== Task to complete ==
Each entry should be duplicated verbatim; its pictures should not be.

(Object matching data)
◆ ◆ ◆

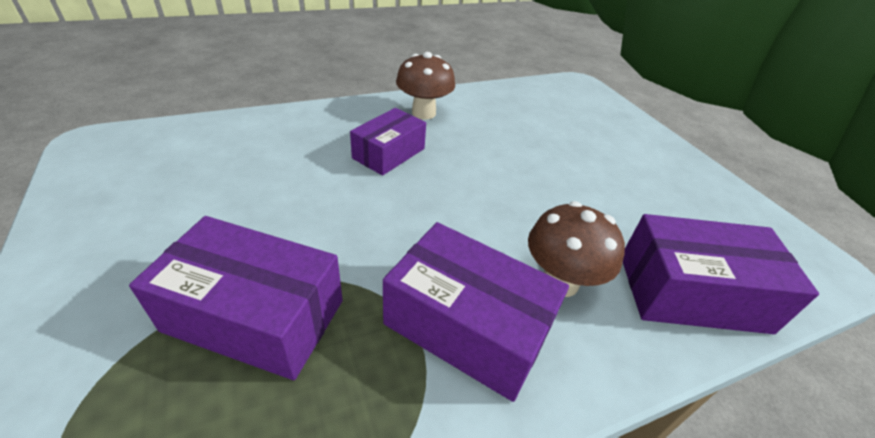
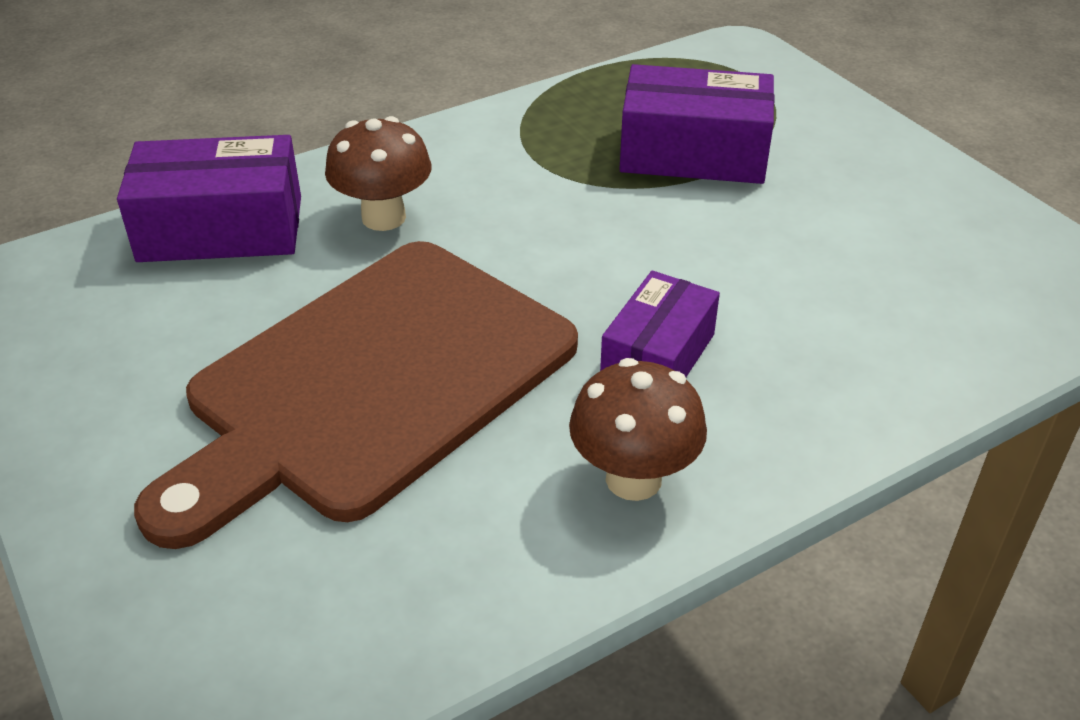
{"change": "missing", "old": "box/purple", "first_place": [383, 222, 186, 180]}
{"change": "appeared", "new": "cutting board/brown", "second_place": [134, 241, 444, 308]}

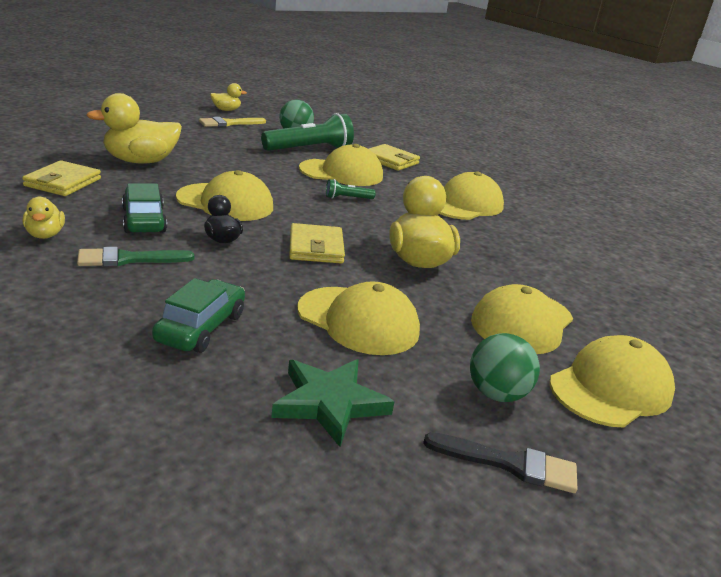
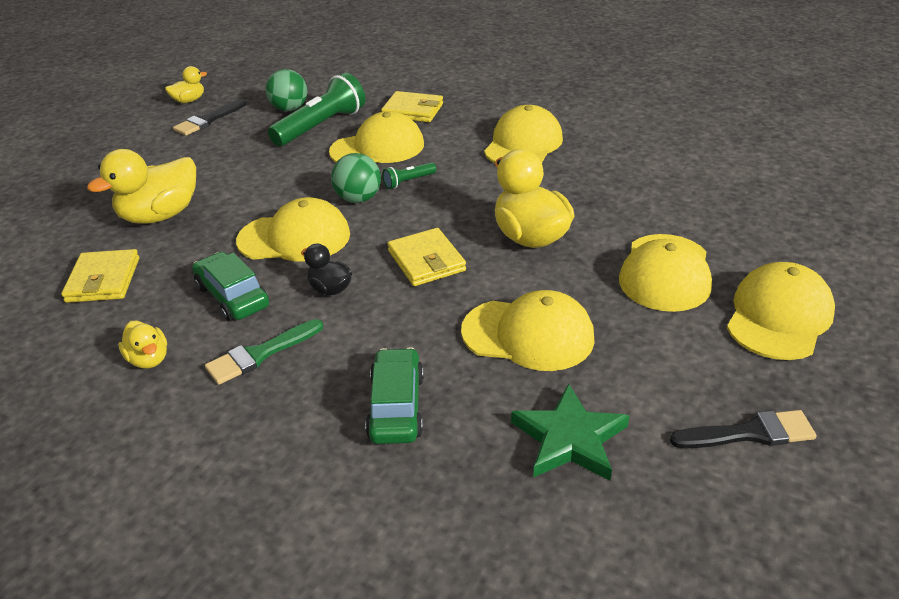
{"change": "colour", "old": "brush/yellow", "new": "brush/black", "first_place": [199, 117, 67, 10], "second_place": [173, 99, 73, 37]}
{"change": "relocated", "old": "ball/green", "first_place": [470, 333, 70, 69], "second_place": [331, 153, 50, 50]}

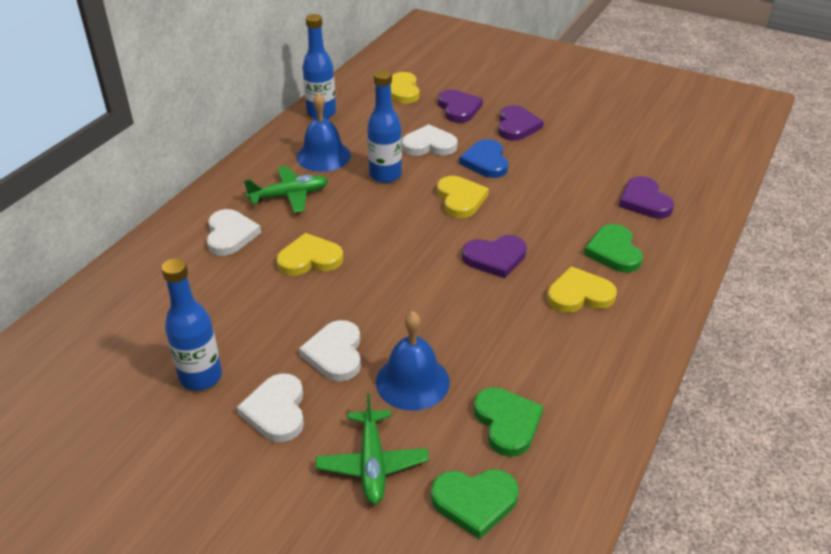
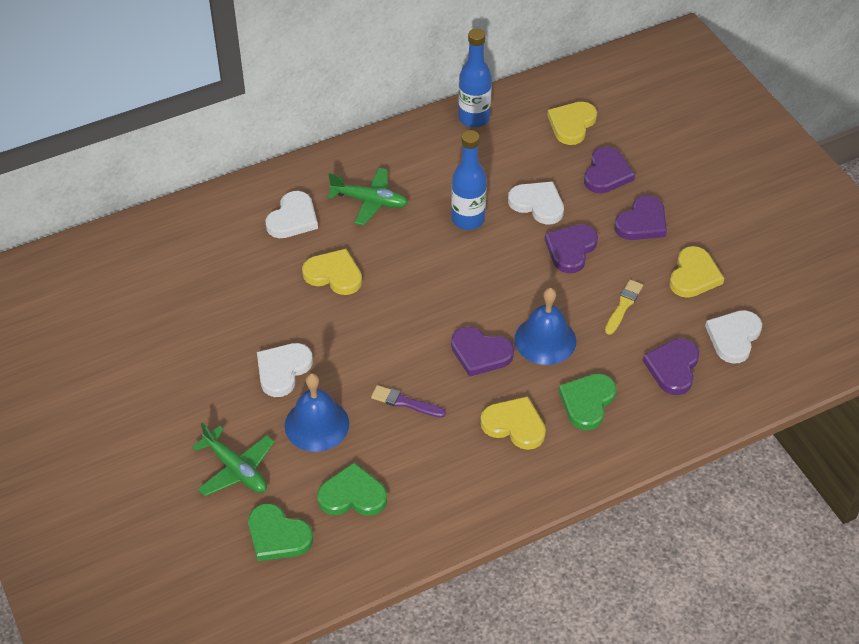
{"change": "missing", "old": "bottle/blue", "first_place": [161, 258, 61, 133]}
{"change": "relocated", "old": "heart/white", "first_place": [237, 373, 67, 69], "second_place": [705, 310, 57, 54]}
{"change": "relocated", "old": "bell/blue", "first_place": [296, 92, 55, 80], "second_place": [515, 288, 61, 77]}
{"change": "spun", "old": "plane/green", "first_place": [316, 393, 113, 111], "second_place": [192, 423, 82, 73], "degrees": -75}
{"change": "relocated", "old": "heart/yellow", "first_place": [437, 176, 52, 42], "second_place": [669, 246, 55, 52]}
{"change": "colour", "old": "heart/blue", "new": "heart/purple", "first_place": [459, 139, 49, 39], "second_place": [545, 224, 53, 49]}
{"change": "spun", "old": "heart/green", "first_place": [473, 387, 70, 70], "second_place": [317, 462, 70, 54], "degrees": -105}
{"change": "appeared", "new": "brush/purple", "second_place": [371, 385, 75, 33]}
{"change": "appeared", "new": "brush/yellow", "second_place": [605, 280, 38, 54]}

◆ ◆ ◆

== Exercise solution ==
{"change": "missing", "old": "box/purple", "first_place": [383, 222, 186, 180]}
{"change": "appeared", "new": "cutting board/brown", "second_place": [134, 241, 444, 308]}

{"change": "colour", "old": "brush/yellow", "new": "brush/black", "first_place": [199, 117, 67, 10], "second_place": [173, 99, 73, 37]}
{"change": "relocated", "old": "ball/green", "first_place": [470, 333, 70, 69], "second_place": [331, 153, 50, 50]}

{"change": "missing", "old": "bottle/blue", "first_place": [161, 258, 61, 133]}
{"change": "relocated", "old": "heart/white", "first_place": [237, 373, 67, 69], "second_place": [705, 310, 57, 54]}
{"change": "relocated", "old": "bell/blue", "first_place": [296, 92, 55, 80], "second_place": [515, 288, 61, 77]}
{"change": "spun", "old": "plane/green", "first_place": [316, 393, 113, 111], "second_place": [192, 423, 82, 73], "degrees": -75}
{"change": "relocated", "old": "heart/yellow", "first_place": [437, 176, 52, 42], "second_place": [669, 246, 55, 52]}
{"change": "colour", "old": "heart/blue", "new": "heart/purple", "first_place": [459, 139, 49, 39], "second_place": [545, 224, 53, 49]}
{"change": "spun", "old": "heart/green", "first_place": [473, 387, 70, 70], "second_place": [317, 462, 70, 54], "degrees": -105}
{"change": "appeared", "new": "brush/purple", "second_place": [371, 385, 75, 33]}
{"change": "appeared", "new": "brush/yellow", "second_place": [605, 280, 38, 54]}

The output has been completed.